• [DESCRIPTION OF THE TASK] Return an exact copy of the entries, skipping any picture you find.
TASK MATERIAL: Begin
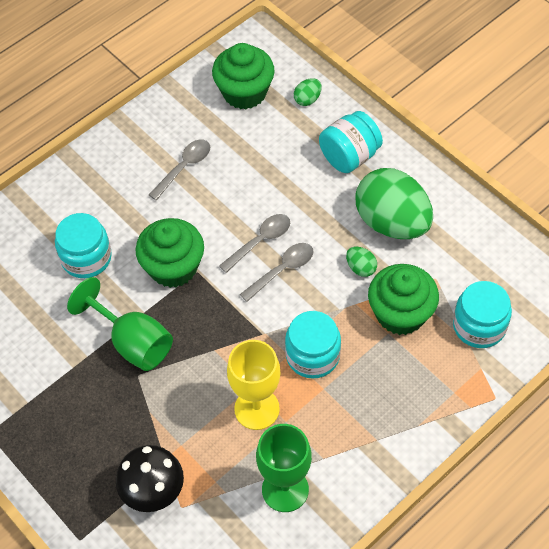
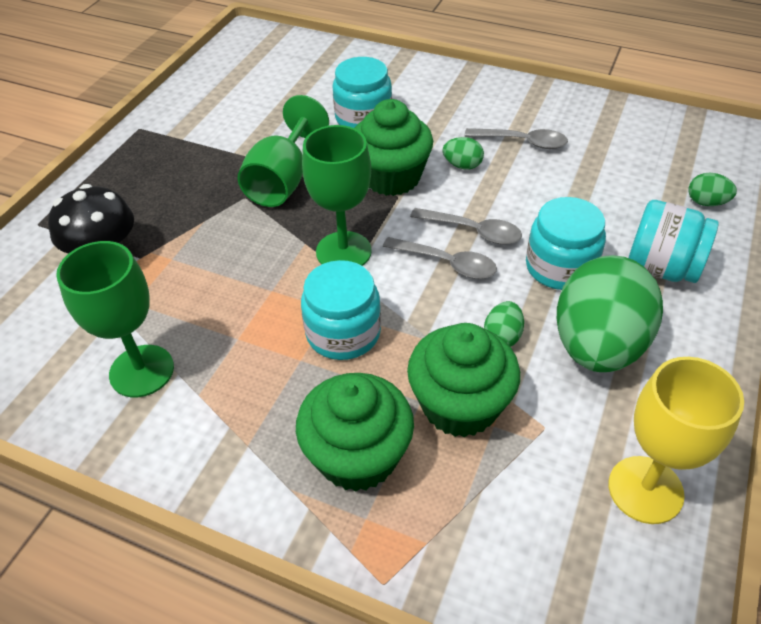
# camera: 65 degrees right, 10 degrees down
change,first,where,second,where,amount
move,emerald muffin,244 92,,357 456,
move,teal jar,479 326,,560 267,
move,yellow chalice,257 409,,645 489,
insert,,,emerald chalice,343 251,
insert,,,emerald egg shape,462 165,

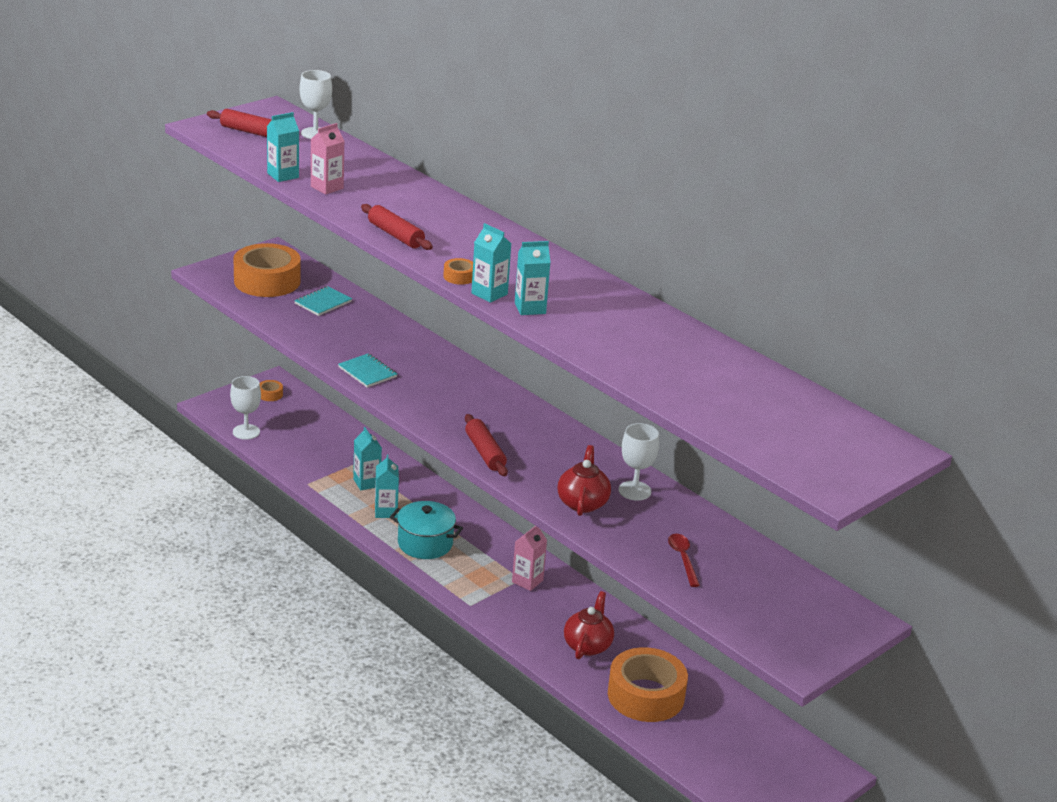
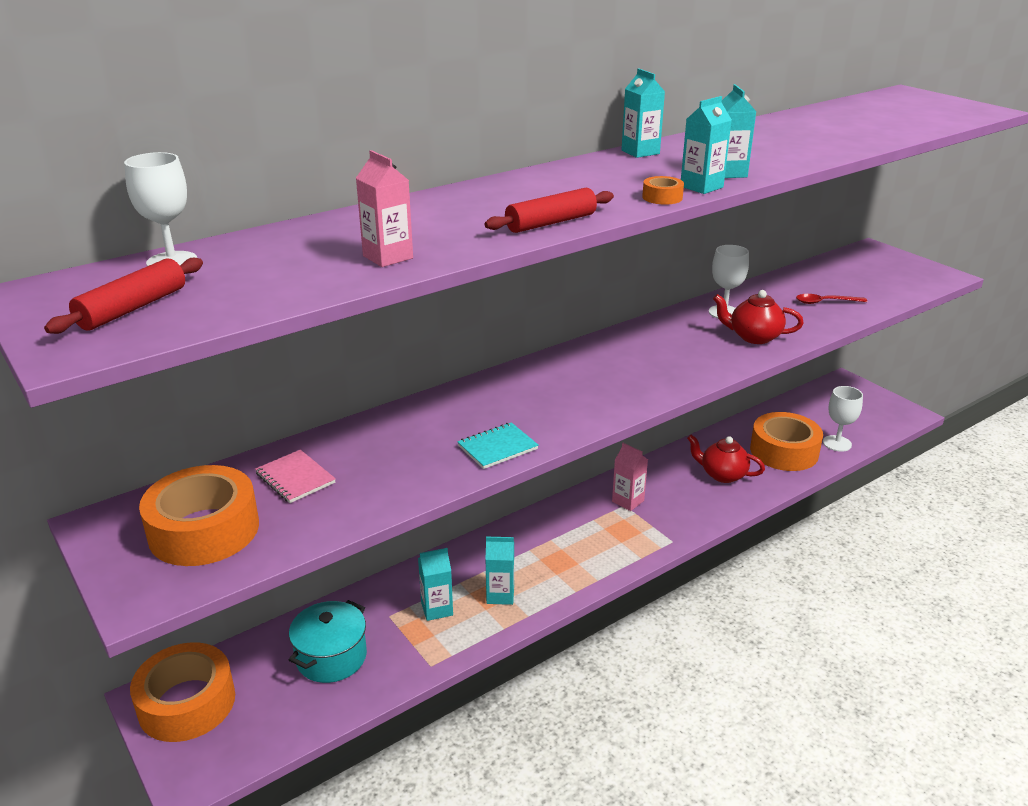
# camera: 80 degrees left, 0 degrees up
change,first,where,second,where,amount
move,teal milk carton,283 175,,640 152,
recolor,teal notebook,323 303,pink notebook,295 478,
move,white chalice,246 432,,837 443,
resize,orange sticky tape,270 394,,187 703,x2.46
delete,scarlet rolling pin,485 452,,,
move,teal stockpot,425 543,,331 657,

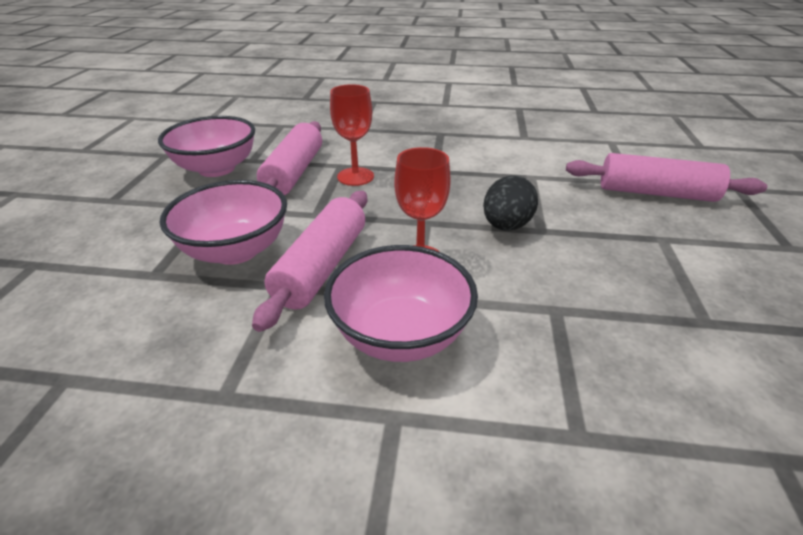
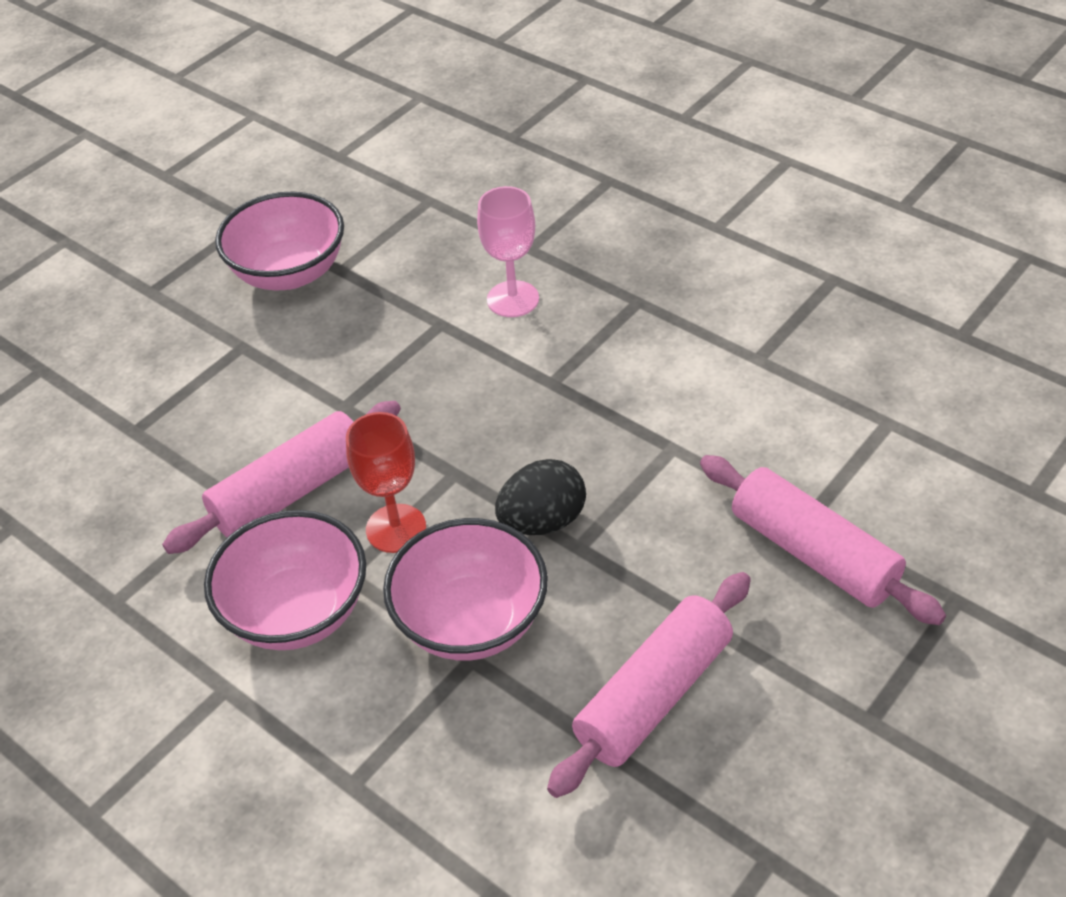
# camera: 35 degrees right, 10 degrees up
change,first,where,second,where,amount
delete,scarlet chalice,355 176,,,
move,pink rolling pin,294 173,,654 695,
move,pink deep dish,236 250,,471 621,
insert,,,pink chalice,513 299,

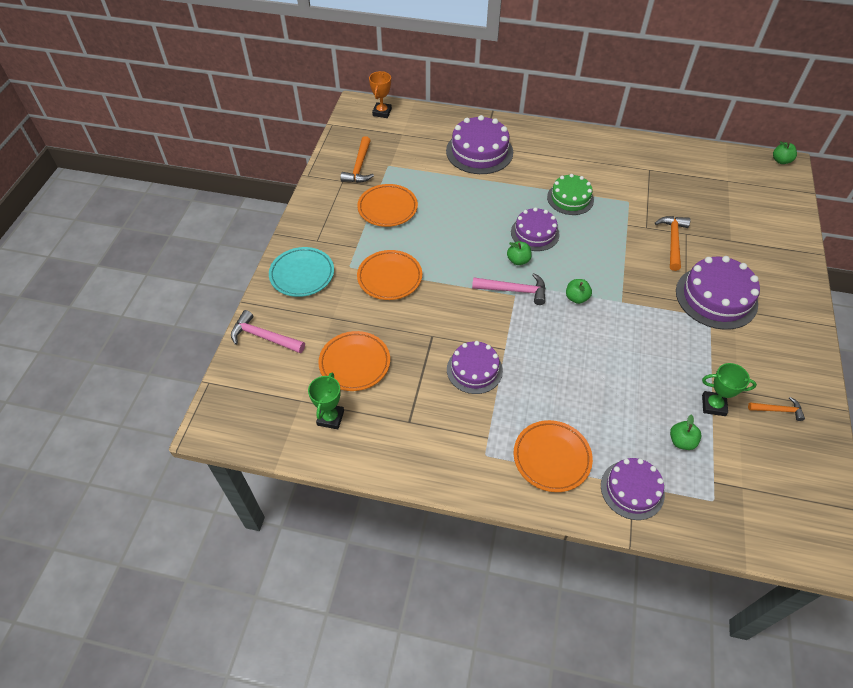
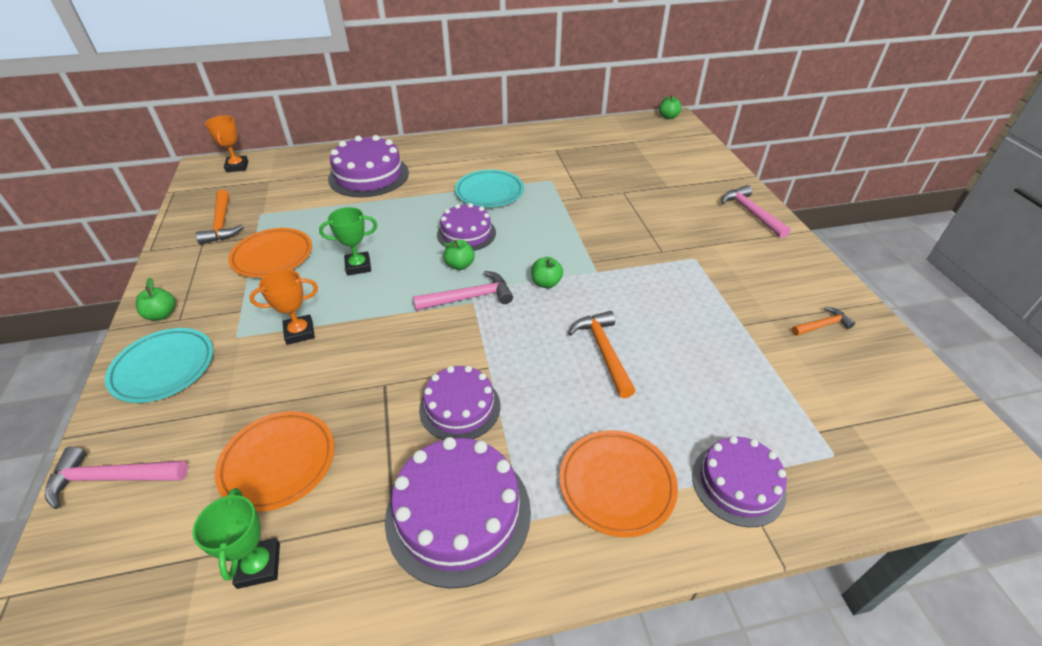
# camera: 25 degrees left, 10 degrees down
change,first,where,second,where,amount
replace,emerald gateau,570 198,teal flat dish,489 192,
move,orange claw hammer,672 241,,603 351,
replace,orange flat dish,389 278,orange award cup,299 332,
move,purple gateau,716 297,,458 513,
move,emerald award cup,713 405,,358 266,
move,emerald apple fruit,681 441,,162 314,
insert,,,pink claw hammer,750 213,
TASK MATERIAL: End
• [OUTPUT]
# camera: 65 degrees right, 10 degrees down
change,first,where,second,where,amount
move,emerald muffin,244 92,,357 456,
move,teal jar,479 326,,560 267,
move,yellow chalice,257 409,,645 489,
insert,,,emerald chalice,343 251,
insert,,,emerald egg shape,462 165,

# camera: 80 degrees left, 0 degrees up
change,first,where,second,where,amount
move,teal milk carton,283 175,,640 152,
recolor,teal notebook,323 303,pink notebook,295 478,
move,white chalice,246 432,,837 443,
resize,orange sticky tape,270 394,,187 703,x2.46
delete,scarlet rolling pin,485 452,,,
move,teal stockpot,425 543,,331 657,

# camera: 35 degrees right, 10 degrees up
change,first,where,second,where,amount
delete,scarlet chalice,355 176,,,
move,pink rolling pin,294 173,,654 695,
move,pink deep dish,236 250,,471 621,
insert,,,pink chalice,513 299,

# camera: 25 degrees left, 10 degrees down
change,first,where,second,where,amount
replace,emerald gateau,570 198,teal flat dish,489 192,
move,orange claw hammer,672 241,,603 351,
replace,orange flat dish,389 278,orange award cup,299 332,
move,purple gateau,716 297,,458 513,
move,emerald award cup,713 405,,358 266,
move,emerald apple fruit,681 441,,162 314,
insert,,,pink claw hammer,750 213,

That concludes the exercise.